**PROBLEM**
Can you rewrite the data, from its start through the line that contains "road 2 (residential): [(71,259),(0,22)]", as a JSON list of strings with one string per line and no blank lines? Leave the pictures out of the list.

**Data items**
============

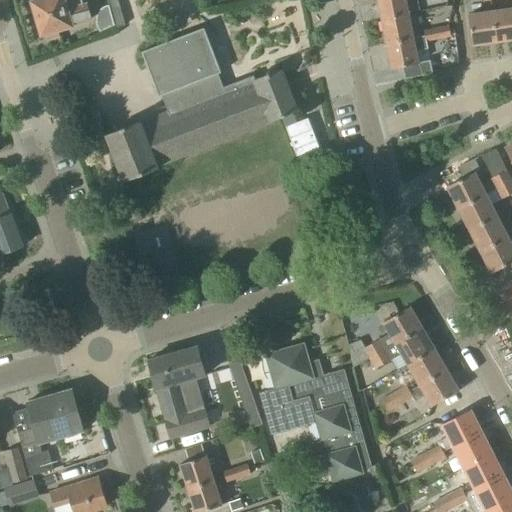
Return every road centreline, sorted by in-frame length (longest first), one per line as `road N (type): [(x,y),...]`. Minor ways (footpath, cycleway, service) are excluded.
road 1 (residential): [(96,346),(415,252)]
road 2 (residential): [(71,259),(0,22)]
road 3 (residential): [(511,420),(415,252)]
road 4 (residential): [(148,511),(96,346)]
road 5 (residential): [(372,133),(342,0)]
road 6 (residential): [(415,252),(381,177),(372,133)]
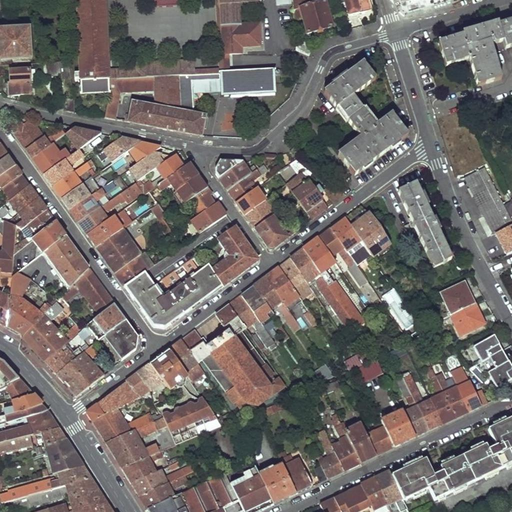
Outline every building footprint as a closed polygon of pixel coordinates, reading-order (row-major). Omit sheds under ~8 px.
[(78,0),(83,72),(85,95),(134,93),(134,84),(155,84),(156,108),(132,104),(129,122),(202,136),(204,116),(194,114),(192,87),(220,85),(221,96),(274,92),(273,70),(222,73),(196,75),(162,77),(161,65),(137,66),(137,71),(138,78),(112,80),(112,72),(106,0),(78,0)] [(223,48),(224,54),(242,53),(242,47),(261,46),(260,23),(241,24),(240,2),(260,0),(259,0),(222,0),(226,48),(223,48)] [(325,1),(304,6),(303,0),(295,0),(292,0),(293,8),(293,9),(294,15),(303,14),(308,34),(332,28),(325,1)] [(345,0),(350,16),(360,13),(366,12),(368,9),(365,0),(345,0)] [(470,59),(477,86),(502,78),(496,55),(493,56),(489,44),(503,40),(505,47),(511,45),(511,20),(499,25),(498,22),(462,33),(463,35),(439,42),(446,65),(455,64),(454,61),(463,58),(464,61),(470,59)] [(0,31),(0,59),(0,60),(31,59),(30,31),(0,31)] [(309,55),(314,44),(306,41),(296,43),(296,49),(309,55)] [(43,63),(44,76),(60,75),(60,62),(43,63)] [(60,75),(63,110),(74,113),(69,62),(60,62),(60,75)] [(161,65),(162,77),(196,75),(195,62),(161,65)] [(338,154),(354,175),(409,135),(393,113),(376,126),(353,95),(376,78),(364,62),(323,91),(336,108),(339,106),(361,137),(338,154)] [(282,69),(281,79),(293,79),(293,69),(282,69)] [(11,82),(12,95),(31,94),(29,70),(8,71),(9,82),(11,82)] [(112,72),(112,80),(138,78),(137,71),(112,72)] [(27,149),(44,137),(31,120),(25,124),(23,121),(13,129),(27,149)] [(65,132),(74,143),(78,149),(102,131),(74,126),(65,132)] [(108,146),(117,159),(125,153),(122,148),(127,137),(122,136),(108,146)] [(27,149),(33,158),(49,145),(53,141),(49,137),(46,139),(44,137),(27,149)] [(0,162),(9,156),(0,143),(0,162)] [(33,158),(45,175),(77,150),(78,149),(74,143),(68,148),(69,151),(67,153),(64,149),(57,155),(49,145),(33,158)] [(71,211),(91,196),(85,189),(114,168),(116,170),(137,154),(133,148),(125,153),(117,159),(101,171),(90,179),(81,185),(62,199),(71,211)] [(54,187),(73,172),(68,165),(82,156),(77,150),(45,175),(54,187)] [(153,184),(155,186),(158,185),(184,167),(177,155),(157,169),(163,176),(153,184)] [(0,177),(17,166),(9,156),(0,162),(0,177)] [(62,199),(81,185),(77,178),(92,168),(94,170),(87,174),(90,179),(101,171),(92,159),(73,172),(54,187),(62,199)] [(239,161),(220,160),(216,167),(215,168),(217,173),(219,175),(239,161)] [(219,175),(229,189),(257,168),(254,163),(247,168),(242,161),(239,161),(219,175)] [(171,184),(175,191),(200,175),(190,163),(184,167),(158,185),(161,190),(171,184)] [(0,177),(0,186),(3,190),(23,175),(17,166),(0,177)] [(467,176),(496,233),(511,225),(511,199),(511,200),(511,201),(504,205),(485,167),(467,176)] [(229,189),(237,203),(258,187),(253,179),(261,173),(257,168),(229,189)] [(0,208),(5,205),(10,202),(31,187),(23,175),(3,190),(7,198),(0,203),(0,208)] [(175,191),(184,205),(190,200),(208,187),(200,175),(175,191)] [(80,223),(99,209),(94,202),(123,181),(120,176),(91,196),(71,211),(80,223)] [(301,187),(295,179),(287,185),(293,192),(301,187)] [(399,191),(432,268),(451,260),(418,183),(399,191)] [(88,235),(108,221),(103,215),(139,189),(135,184),(99,209),(80,223),(88,235)] [(325,190),(335,203),(342,197),(346,192),(345,190),(332,188),(330,186),(325,190)] [(10,202),(18,214),(19,213),(40,199),(31,187),(10,202)] [(190,200),(200,214),(215,204),(209,195),(212,193),(208,187),(190,200)] [(237,203),(246,215),(267,200),(258,187),(237,203)] [(128,199),(131,204),(145,194),(141,190),(128,199)] [(15,225),(21,229),(28,225),(47,211),(40,199),(19,213),(23,219),(15,225)] [(256,229),(277,213),(267,200),(246,215),(256,229)] [(136,215),(151,209),(148,202),(133,209),(136,215)] [(192,220),(200,234),(227,214),(218,202),(215,204),(200,214),(192,220)] [(158,203),(152,209),(161,222),(167,217),(158,203)] [(0,208),(0,215),(1,216),(8,211),(5,205),(0,208)] [(362,241),(374,257),(391,244),(379,224),(369,215),(360,207),(345,218),(362,241)] [(269,247),(275,248),(289,238),(277,220),(284,214),(281,210),(277,213),(256,229),(269,247)] [(28,225),(36,237),(56,222),(47,211),(28,225)] [(0,230),(11,236),(6,239),(5,261),(13,262),(14,252),(14,247),(15,225),(1,216),(0,215),(0,230)] [(97,248),(123,228),(114,216),(108,221),(88,235),(97,248)] [(332,229),(348,252),(362,241),(345,218),(332,229)] [(38,247),(38,256),(45,252),(66,237),(56,222),(36,237),(33,239),(38,247)] [(224,286),(225,287),(256,262),(256,256),(234,226),(217,238),(225,250),(224,252),(224,254),(224,256),(224,258),(224,260),(226,261),(213,271),(224,286)] [(107,261),(133,243),(123,228),(97,248),(107,261)] [(349,270),(361,287),(368,282),(354,260),(348,252),(332,229),(319,238),(332,257),(339,252),(350,268),(349,270)] [(45,252),(70,288),(75,283),(89,269),(66,237),(45,252)] [(14,252),(29,241),(27,238),(14,247),(14,252)] [(351,320),(357,329),(364,324),(332,279),(330,280),(323,271),(336,263),(332,257),(319,238),(303,250),(351,320)] [(143,256),(133,243),(107,261),(117,275),(141,258),(143,256)] [(314,278),(346,324),(351,320),(303,250),(291,259),(307,283),(314,278)] [(126,287),(154,328),(166,329),(224,286),(213,271),(199,254),(162,280),(171,293),(164,298),(146,273),(126,287)] [(354,260),(368,282),(376,277),(360,256),(354,260)] [(117,275),(126,287),(146,273),(149,270),(141,258),(117,275)] [(312,298),(321,312),(325,309),(307,283),(291,259),(278,269),(293,289),(298,287),(305,292),(310,300),(312,298)] [(328,272),(335,277),(341,270),(333,265),(328,272)] [(93,316),(95,318),(114,304),(89,269),(75,283),(97,313),(93,316)] [(282,303),(286,307),(299,298),(293,289),(278,269),(266,278),(282,303)] [(12,282),(25,289),(29,280),(33,282),(19,270),(12,275),(12,282)] [(253,288),(270,311),(282,303),(266,278),(253,288)] [(16,332),(23,336),(57,301),(52,297),(52,299),(47,305),(45,304),(38,312),(22,302),(19,301),(25,289),(12,282),(11,288),(10,298),(9,328),(16,332)] [(440,315),(442,318),(452,314),(475,304),(465,282),(441,293),(449,310),(440,315)] [(241,297),(261,324),(273,315),(270,311),(253,288),(241,297)] [(381,297),(404,332),(417,323),(393,288),(381,297)] [(0,322),(9,328),(10,298),(0,292),(0,322)] [(251,325),(270,350),(276,346),(261,324),(241,297),(229,307),(245,329),(251,325)] [(34,349),(45,361),(77,333),(80,330),(77,326),(64,339),(50,322),(63,310),(57,301),(23,336),(34,349)] [(299,305),(313,327),(317,324),(302,303),(299,305)] [(77,333),(82,340),(91,333),(98,342),(106,336),(126,322),(114,304),(95,318),(80,330),(77,333)] [(452,314),(461,335),(484,324),(475,304),(452,314)] [(232,339),(240,333),(245,329),(229,307),(215,317),(232,339)] [(285,318),(296,332),(301,328),(291,315),(285,318)] [(106,336),(123,361),(137,351),(138,339),(126,322),(106,336)] [(77,333),(45,361),(50,367),(56,374),(88,349),(82,340),(77,333)] [(269,397),(269,379),(270,376),(240,333),(232,339),(210,355),(202,362),(232,402),(236,403),(240,409),(247,405),(255,406),(269,397)] [(202,362),(210,355),(194,334),(180,343),(197,365),(202,362)] [(475,346),(483,360),(490,356),(503,350),(495,335),(475,346)] [(197,365),(180,343),(168,353),(187,378),(191,383),(203,374),(197,365)] [(73,394),(75,397),(104,377),(89,358),(90,356),(93,359),(100,354),(94,346),(88,349),(56,374),(66,386),(73,394)] [(393,359),(404,354),(401,348),(390,353),(393,359)] [(358,357),(364,365),(376,358),(370,349),(358,357)] [(488,371),(496,386),(511,377),(511,366),(503,350),(490,356),(495,367),(488,371)] [(187,378),(168,353),(149,367),(161,384),(163,383),(166,388),(169,392),(187,378)] [(0,383),(0,388),(0,392),(0,398),(7,396),(8,399),(14,398),(15,401),(17,400),(35,396),(25,385),(6,363),(4,362),(1,360),(0,383)] [(359,371),(364,382),(384,373),(378,360),(359,371)] [(463,415),(470,411),(457,385),(451,388),(443,372),(441,373),(438,365),(433,368),(456,418),(463,415)] [(149,391),(150,392),(156,389),(161,384),(149,367),(139,374),(149,391)] [(449,421),(456,418),(433,368),(427,371),(438,394),(429,399),(442,425),(449,421)] [(475,392),(462,369),(452,373),(457,385),(470,411),(483,404),(488,402),(481,389),(475,392)] [(318,378),(323,384),(336,378),(332,372),(318,378)] [(127,382),(138,400),(149,391),(139,374),(127,382)] [(435,428),(442,425),(429,399),(422,402),(413,384),(415,384),(410,374),(403,377),(405,381),(428,431),(435,428)] [(305,385),(308,389),(323,384),(318,377),(305,385)] [(269,379),(269,397),(282,387),(277,380),(273,383),(269,379)] [(421,434),(428,431),(405,381),(398,384),(409,409),(403,413),(414,437),(421,434)] [(108,396),(117,410),(136,401),(138,400),(127,382),(108,396)] [(327,394),(337,389),(334,382),(324,387),(327,394)] [(166,388),(163,383),(161,384),(156,389),(159,393),(166,388)] [(35,396),(17,400),(18,405),(8,408),(9,414),(13,413),(44,405),(40,401),(35,396)] [(97,429),(107,443),(161,419),(160,417),(158,417),(156,415),(153,417),(151,414),(126,424),(117,410),(108,396),(86,413),(97,429)] [(217,419),(202,399),(199,400),(198,402),(199,404),(194,407),(193,405),(191,404),(188,405),(188,406),(188,408),(186,409),(184,408),(180,409),(178,409),(176,410),(175,411),(176,414),(170,416),(169,414),(167,413),(165,414),(164,416),(164,418),(163,418),(167,425),(174,437),(217,419)] [(44,405),(13,413),(16,421),(28,418),(30,426),(4,432),(4,421),(6,420),(5,415),(0,416),(0,442),(34,435),(44,432),(64,428),(44,405)] [(266,409),(268,414),(279,410),(277,405),(266,409)] [(403,442),(414,437),(403,413),(402,412),(382,421),(394,447),(403,442)] [(385,451),(394,447),(382,421),(378,413),(374,414),(376,419),(374,421),(379,430),(367,436),(375,452),(376,455),(385,451)] [(238,419),(234,414),(218,421),(222,426),(238,419)] [(511,417),(488,429),(493,437),(430,467),(426,459),(392,476),(407,508),(409,511),(435,499),(441,510),(511,474),(511,417)] [(115,455),(123,469),(160,452),(163,451),(172,447),(178,444),(176,440),(159,446),(158,443),(144,449),(139,437),(167,425),(163,418),(161,419),(107,443),(115,455)] [(352,467),(360,463),(359,459),(346,432),(339,418),(335,419),(336,420),(333,422),(346,449),(336,454),(344,470),(352,467)] [(346,432),(359,459),(375,452),(367,436),(361,424),(346,432)] [(44,432),(47,445),(48,445),(71,440),(67,432),(64,428),(44,432)] [(321,466),(327,479),(336,475),(344,470),(336,454),(326,432),(319,435),(329,457),(319,462),(321,466)] [(306,434),(313,449),(317,447),(310,433),(306,434)] [(34,435),(0,442),(0,456),(3,456),(2,448),(11,445),(12,450),(37,444),(34,435)] [(48,445),(58,473),(63,472),(88,466),(78,451),(71,440),(48,445)] [(132,485),(156,473),(151,461),(161,456),(160,452),(123,469),(128,477),(132,485)] [(311,487),(313,486),(301,461),(291,466),(284,452),(277,455),(281,465),(295,494),(311,487)] [(283,500),(295,494),(281,465),(258,475),(271,506),(283,500)] [(88,466),(63,472),(64,479),(56,481),(56,479),(13,489),(16,497),(95,478),(91,471),(88,466)] [(321,482),(327,479),(321,466),(315,469),(321,482)] [(140,497),(186,475),(184,469),(166,477),(162,471),(156,473),(132,485),(136,491),(140,497)] [(271,506),(258,475),(254,469),(243,474),(244,477),(231,484),(238,500),(241,507),(243,511),(257,511),(258,511),(271,506)] [(375,479),(388,506),(396,503),(401,511),(407,508),(392,476),(390,471),(382,475),(375,479)] [(147,508),(175,496),(171,489),(186,481),(187,484),(192,481),(188,474),(186,475),(140,497),(143,503),(147,508)] [(212,511),(234,502),(222,475),(175,496),(147,508),(149,511),(212,511)] [(95,478),(16,497),(21,511),(52,503),(51,501),(71,495),(72,496),(101,487),(97,482),(95,478)] [(383,507),(384,511),(391,511),(388,506),(375,479),(369,482),(363,485),(372,507),(374,510),(383,507)] [(361,511),(372,507),(363,485),(349,492),(336,498),(342,511),(361,511)] [(116,511),(110,502),(101,487),(72,496),(74,505),(69,507),(68,504),(39,511),(116,511)] [(342,511),(336,498),(329,501),(322,504),(325,511),(342,511)] [(224,511),(235,507),(236,509),(241,507),(238,500),(234,502),(212,511),(224,511)]
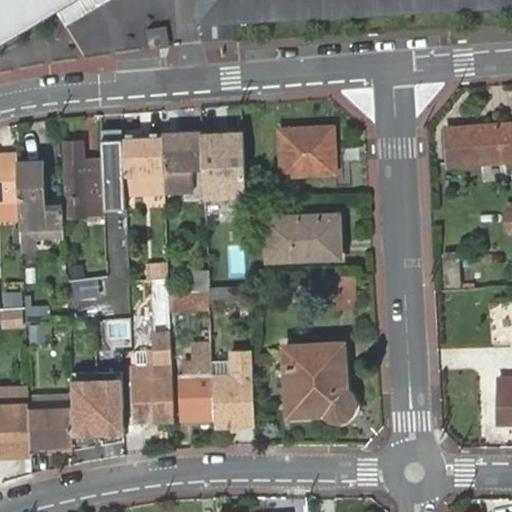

============

**PROBLEM SOLUTION**
[
  "Return every road centreline, sorted by in-frame length (longest first), one per line as `road N (type): [(x,y),...]`. Minor ways (footpath, cycleway, service) are excluded.",
  "road 1 (residential): [(96,346),(415,252)]",
  "road 2 (residential): [(71,259),(0,22)]"
]